• [Action item]
Would you retype every line below without changing anything?
[Available data]
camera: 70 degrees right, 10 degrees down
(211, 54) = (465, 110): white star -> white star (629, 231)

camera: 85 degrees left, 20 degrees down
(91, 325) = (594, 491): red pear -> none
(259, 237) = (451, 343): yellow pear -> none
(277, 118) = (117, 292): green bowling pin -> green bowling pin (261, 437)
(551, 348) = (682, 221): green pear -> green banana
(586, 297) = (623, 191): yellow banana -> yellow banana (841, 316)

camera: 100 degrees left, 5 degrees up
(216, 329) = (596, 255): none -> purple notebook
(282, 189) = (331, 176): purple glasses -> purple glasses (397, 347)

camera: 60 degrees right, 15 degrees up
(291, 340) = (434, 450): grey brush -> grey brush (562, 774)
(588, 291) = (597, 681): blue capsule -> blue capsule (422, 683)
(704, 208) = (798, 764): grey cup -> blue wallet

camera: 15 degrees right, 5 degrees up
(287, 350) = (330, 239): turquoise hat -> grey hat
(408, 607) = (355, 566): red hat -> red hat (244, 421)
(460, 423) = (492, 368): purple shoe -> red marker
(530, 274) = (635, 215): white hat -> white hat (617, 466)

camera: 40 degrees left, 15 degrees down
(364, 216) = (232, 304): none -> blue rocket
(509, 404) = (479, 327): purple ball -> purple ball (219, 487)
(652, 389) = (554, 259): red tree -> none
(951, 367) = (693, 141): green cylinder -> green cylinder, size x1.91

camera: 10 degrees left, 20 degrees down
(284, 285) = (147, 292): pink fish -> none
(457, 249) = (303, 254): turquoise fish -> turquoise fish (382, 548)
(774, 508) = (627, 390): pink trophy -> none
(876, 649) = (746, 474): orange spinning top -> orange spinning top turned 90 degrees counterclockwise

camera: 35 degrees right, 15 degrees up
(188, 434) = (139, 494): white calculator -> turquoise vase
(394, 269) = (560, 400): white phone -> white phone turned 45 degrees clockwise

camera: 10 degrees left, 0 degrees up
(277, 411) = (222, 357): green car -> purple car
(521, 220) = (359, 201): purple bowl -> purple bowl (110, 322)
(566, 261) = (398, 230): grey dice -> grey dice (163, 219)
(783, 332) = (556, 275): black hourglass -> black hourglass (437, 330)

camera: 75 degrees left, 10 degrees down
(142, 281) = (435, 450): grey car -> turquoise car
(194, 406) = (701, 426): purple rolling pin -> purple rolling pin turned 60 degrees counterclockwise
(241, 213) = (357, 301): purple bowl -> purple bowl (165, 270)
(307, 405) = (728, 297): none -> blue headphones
[/Available data]
• [Written response]
camera: 70 degrees right, 10 degrees down
(211, 54) = (465, 110): white star -> white star (629, 231)

camera: 85 degrees left, 20 degrees down
(91, 325) = (594, 491): red pear -> none
(259, 237) = (451, 343): yellow pear -> none
(277, 118) = (117, 292): green bowling pin -> green bowling pin (261, 437)
(551, 348) = (682, 221): green pear -> green banana
(586, 297) = (623, 191): yellow banana -> yellow banana (841, 316)

camera: 100 degrees left, 5 degrees up
(216, 329) = (596, 255): none -> purple notebook
(282, 189) = (331, 176): purple glasses -> purple glasses (397, 347)

camera: 60 degrees right, 15 degrees up
(291, 340) = (434, 450): grey brush -> grey brush (562, 774)
(588, 291) = (597, 681): blue capsule -> blue capsule (422, 683)
(704, 208) = (798, 764): grey cup -> blue wallet

camera: 15 degrees right, 5 degrees up
(287, 350) = (330, 239): turquoise hat -> grey hat
(408, 607) = (355, 566): red hat -> red hat (244, 421)
(460, 423) = (492, 368): purple shoe -> red marker
(530, 274) = (635, 215): white hat -> white hat (617, 466)

camera: 40 degrees left, 15 degrees down
(364, 216) = (232, 304): none -> blue rocket
(509, 404) = (479, 327): purple ball -> purple ball (219, 487)
(652, 389) = (554, 259): red tree -> none
(951, 367) = (693, 141): green cylinder -> green cylinder, size x1.91

camera: 10 degrees left, 20 degrees down
(284, 285) = (147, 292): pink fish -> none
(457, 249) = (303, 254): turquoise fish -> turquoise fish (382, 548)
(774, 508) = (627, 390): pink trophy -> none
(876, 649) = (746, 474): orange spinning top -> orange spinning top turned 90 degrees counterclockwise

camera: 35 degrees right, 15 degrees up
(188, 434) = (139, 494): white calculator -> turquoise vase
(394, 269) = (560, 400): white phone -> white phone turned 45 degrees clockwise

camera: 10 degrees left, 0 degrees up
(277, 411) = (222, 357): green car -> purple car
(521, 220) = (359, 201): purple bowl -> purple bowl (110, 322)
(566, 261) = (398, 230): grey dice -> grey dice (163, 219)
(783, 332) = (556, 275): black hourglass -> black hourglass (437, 330)

camera: 75 degrees left, 10 degrees down
(142, 281) = (435, 450): grey car -> turquoise car
(194, 406) = (701, 426): purple rolling pin -> purple rolling pin turned 60 degrees counterclockwise
(241, 213) = (357, 301): purple bowl -> purple bowl (165, 270)
(307, 405) = (728, 297): none -> blue headphones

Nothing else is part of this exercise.